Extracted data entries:
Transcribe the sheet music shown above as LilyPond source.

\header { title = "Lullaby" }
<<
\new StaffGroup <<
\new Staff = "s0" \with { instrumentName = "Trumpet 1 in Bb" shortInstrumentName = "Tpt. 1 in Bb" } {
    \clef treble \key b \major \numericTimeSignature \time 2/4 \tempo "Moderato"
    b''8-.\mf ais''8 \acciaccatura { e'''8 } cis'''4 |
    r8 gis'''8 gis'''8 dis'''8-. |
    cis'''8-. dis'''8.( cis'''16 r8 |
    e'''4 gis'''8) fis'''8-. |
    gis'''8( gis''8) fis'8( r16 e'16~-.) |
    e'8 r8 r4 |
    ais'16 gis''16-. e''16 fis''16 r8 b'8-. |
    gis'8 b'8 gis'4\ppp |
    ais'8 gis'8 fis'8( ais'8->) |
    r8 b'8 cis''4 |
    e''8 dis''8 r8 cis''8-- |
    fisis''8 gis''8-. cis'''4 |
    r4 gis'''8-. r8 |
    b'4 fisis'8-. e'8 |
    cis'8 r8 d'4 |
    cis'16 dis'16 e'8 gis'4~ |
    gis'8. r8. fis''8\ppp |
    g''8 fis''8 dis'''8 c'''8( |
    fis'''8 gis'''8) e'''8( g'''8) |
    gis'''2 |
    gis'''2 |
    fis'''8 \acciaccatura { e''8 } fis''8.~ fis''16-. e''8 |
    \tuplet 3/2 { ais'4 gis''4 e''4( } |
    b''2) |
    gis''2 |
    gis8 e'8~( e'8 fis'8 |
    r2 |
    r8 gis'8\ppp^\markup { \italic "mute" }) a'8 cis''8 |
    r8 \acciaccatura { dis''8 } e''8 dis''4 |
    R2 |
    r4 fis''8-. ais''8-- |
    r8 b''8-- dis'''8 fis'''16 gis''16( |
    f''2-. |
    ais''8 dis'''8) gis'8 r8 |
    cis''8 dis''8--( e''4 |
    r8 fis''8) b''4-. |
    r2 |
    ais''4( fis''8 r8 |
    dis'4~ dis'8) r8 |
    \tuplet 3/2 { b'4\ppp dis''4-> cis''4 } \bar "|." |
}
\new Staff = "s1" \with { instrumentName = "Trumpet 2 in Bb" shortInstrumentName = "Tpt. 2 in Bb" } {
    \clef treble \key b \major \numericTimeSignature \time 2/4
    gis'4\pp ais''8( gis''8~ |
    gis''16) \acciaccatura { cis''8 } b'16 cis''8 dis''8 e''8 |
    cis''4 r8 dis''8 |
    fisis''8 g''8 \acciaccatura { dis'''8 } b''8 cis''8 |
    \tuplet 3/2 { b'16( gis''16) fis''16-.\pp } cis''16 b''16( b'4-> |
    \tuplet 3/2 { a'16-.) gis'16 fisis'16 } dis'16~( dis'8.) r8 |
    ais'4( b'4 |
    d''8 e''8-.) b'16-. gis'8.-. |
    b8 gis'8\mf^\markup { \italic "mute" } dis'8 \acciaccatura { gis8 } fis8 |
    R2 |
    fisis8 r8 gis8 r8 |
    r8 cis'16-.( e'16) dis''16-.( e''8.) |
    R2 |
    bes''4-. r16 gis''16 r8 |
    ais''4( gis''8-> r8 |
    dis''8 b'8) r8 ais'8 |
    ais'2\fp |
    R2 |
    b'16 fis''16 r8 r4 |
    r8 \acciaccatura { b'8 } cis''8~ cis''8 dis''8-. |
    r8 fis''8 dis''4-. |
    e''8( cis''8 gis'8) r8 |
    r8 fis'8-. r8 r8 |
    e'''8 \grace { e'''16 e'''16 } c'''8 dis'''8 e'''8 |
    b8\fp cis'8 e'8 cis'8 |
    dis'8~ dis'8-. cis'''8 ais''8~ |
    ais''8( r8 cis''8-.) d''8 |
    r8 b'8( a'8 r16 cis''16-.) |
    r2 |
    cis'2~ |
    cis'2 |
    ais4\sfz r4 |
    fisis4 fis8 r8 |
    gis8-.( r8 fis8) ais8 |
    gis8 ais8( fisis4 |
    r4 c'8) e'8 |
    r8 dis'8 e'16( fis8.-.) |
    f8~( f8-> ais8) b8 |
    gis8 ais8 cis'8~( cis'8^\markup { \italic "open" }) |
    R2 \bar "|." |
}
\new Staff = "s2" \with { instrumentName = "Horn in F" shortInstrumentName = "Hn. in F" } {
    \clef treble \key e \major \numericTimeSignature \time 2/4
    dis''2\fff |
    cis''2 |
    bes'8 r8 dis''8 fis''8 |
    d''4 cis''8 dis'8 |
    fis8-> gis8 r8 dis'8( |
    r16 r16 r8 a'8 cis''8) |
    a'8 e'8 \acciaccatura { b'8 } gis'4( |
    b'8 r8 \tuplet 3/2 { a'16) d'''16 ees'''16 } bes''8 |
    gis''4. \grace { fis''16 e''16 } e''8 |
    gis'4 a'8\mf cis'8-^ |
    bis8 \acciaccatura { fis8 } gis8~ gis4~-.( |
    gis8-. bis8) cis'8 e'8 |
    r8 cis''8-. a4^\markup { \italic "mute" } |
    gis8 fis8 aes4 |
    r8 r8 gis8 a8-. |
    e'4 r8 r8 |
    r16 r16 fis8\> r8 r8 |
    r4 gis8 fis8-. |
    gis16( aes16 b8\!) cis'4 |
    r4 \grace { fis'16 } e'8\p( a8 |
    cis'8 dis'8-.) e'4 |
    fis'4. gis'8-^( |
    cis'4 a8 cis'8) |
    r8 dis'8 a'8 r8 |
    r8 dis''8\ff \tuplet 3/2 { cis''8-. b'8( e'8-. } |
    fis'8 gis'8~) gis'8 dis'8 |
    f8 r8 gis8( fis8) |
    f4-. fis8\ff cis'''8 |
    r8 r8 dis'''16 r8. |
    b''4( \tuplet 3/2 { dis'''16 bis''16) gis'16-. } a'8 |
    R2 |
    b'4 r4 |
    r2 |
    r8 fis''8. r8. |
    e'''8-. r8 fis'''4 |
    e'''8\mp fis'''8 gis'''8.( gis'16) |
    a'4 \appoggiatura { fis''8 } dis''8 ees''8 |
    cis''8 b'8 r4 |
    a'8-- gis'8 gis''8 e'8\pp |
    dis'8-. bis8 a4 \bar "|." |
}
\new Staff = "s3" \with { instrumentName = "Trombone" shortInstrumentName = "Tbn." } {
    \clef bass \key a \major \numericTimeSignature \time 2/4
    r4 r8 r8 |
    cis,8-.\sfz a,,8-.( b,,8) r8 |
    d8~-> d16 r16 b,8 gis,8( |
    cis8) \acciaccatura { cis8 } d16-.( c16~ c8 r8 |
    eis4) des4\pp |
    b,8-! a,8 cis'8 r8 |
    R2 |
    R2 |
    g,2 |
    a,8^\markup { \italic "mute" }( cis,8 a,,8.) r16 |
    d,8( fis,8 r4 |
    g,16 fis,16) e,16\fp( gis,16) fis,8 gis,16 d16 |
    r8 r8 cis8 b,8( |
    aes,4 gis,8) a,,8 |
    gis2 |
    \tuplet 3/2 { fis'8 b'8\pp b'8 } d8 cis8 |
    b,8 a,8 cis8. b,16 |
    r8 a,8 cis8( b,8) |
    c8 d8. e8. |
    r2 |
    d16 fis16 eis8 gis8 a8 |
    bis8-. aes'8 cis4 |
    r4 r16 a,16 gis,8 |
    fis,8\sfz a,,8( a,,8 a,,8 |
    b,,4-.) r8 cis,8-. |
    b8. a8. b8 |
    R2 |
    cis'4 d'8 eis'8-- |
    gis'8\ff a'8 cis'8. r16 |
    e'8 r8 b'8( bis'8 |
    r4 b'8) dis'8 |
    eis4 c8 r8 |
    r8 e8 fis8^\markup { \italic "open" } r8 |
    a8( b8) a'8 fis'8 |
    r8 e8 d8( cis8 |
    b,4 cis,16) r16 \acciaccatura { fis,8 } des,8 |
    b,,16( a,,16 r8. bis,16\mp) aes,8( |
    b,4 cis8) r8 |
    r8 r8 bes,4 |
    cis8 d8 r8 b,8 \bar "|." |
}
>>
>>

### Given request
Pick out every line in the listing that contains the word "italic", and copy each of those lines.

### Reply to the exercise
    r8 gis'8\ppp^\markup { \italic "mute" }) a'8 cis''8 |
    b8 gis'8\mf^\markup { \italic "mute" } dis'8 \acciaccatura { gis8 } fis8 |
    gis8 ais8 cis'8~( cis'8^\markup { \italic "open" }) |
    r8 cis''8-. a4^\markup { \italic "mute" } |
    a,8^\markup { \italic "mute" }( cis,8 a,,8.) r16 |
    r8 e8 fis8^\markup { \italic "open" } r8 |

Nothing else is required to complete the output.